Assignment:
Which lines of the entries below run from the one holding "camera: 90 degrees left, 0 degrees up" to the one holding "(659, 276) = (360, 285): none -> green book", inclusive? Set down exactly those lines and no others.

Data provided:
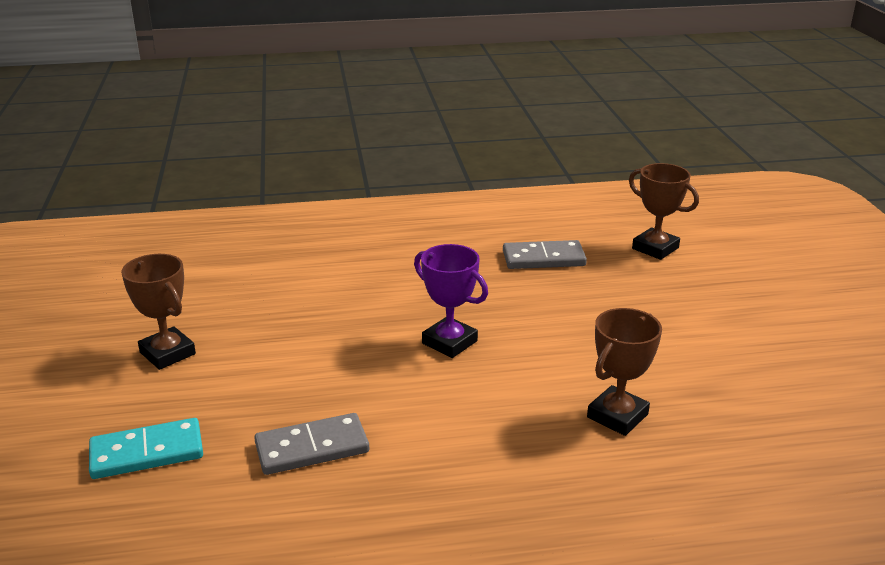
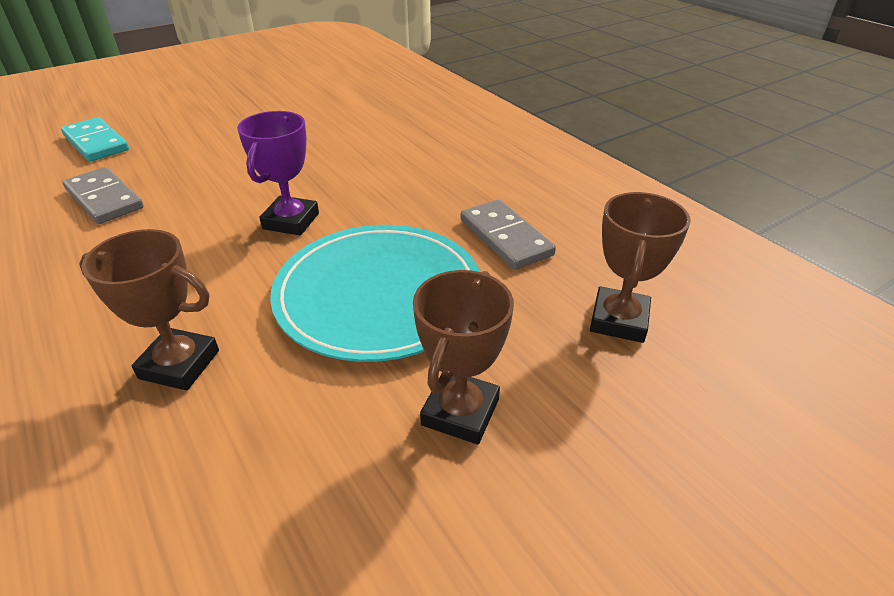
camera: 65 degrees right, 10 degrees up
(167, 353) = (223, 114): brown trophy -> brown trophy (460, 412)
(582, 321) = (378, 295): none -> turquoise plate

---

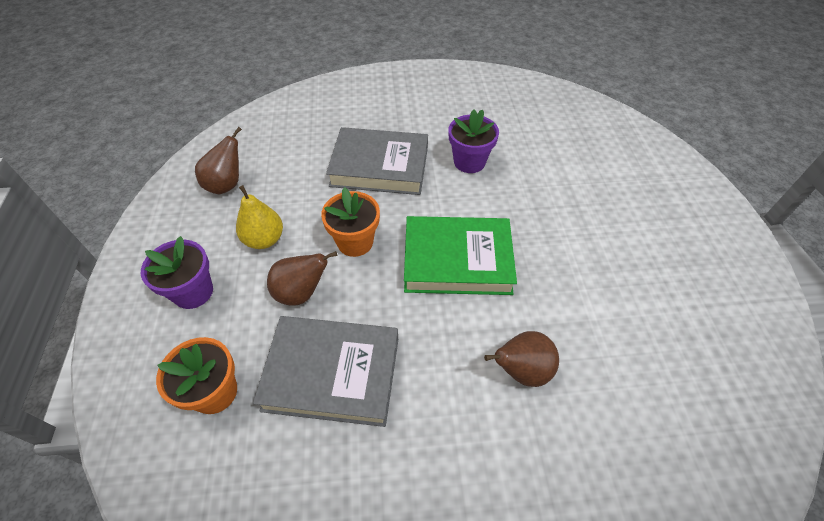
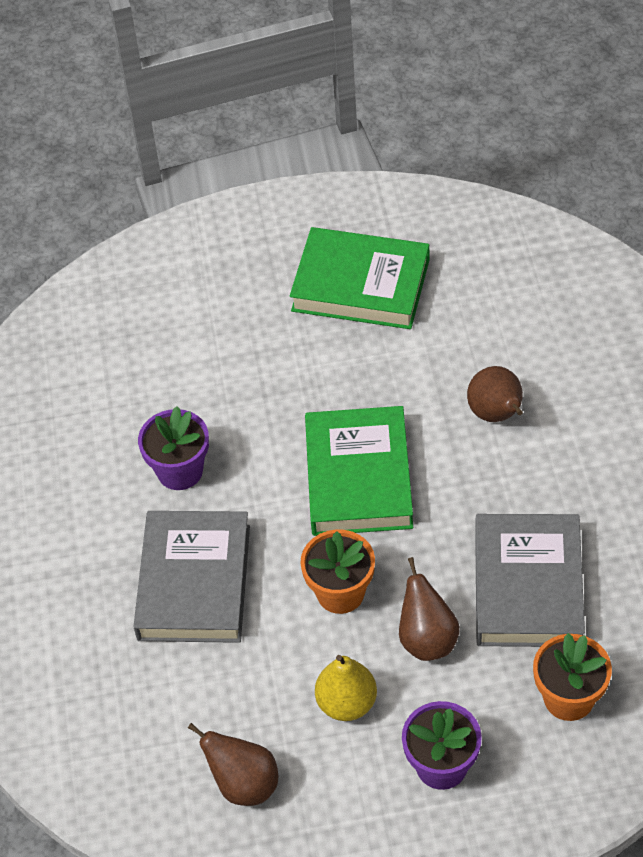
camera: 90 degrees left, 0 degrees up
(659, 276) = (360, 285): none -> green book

Answer box:
camera: 90 degrees left, 0 degrees up
(659, 276) = (360, 285): none -> green book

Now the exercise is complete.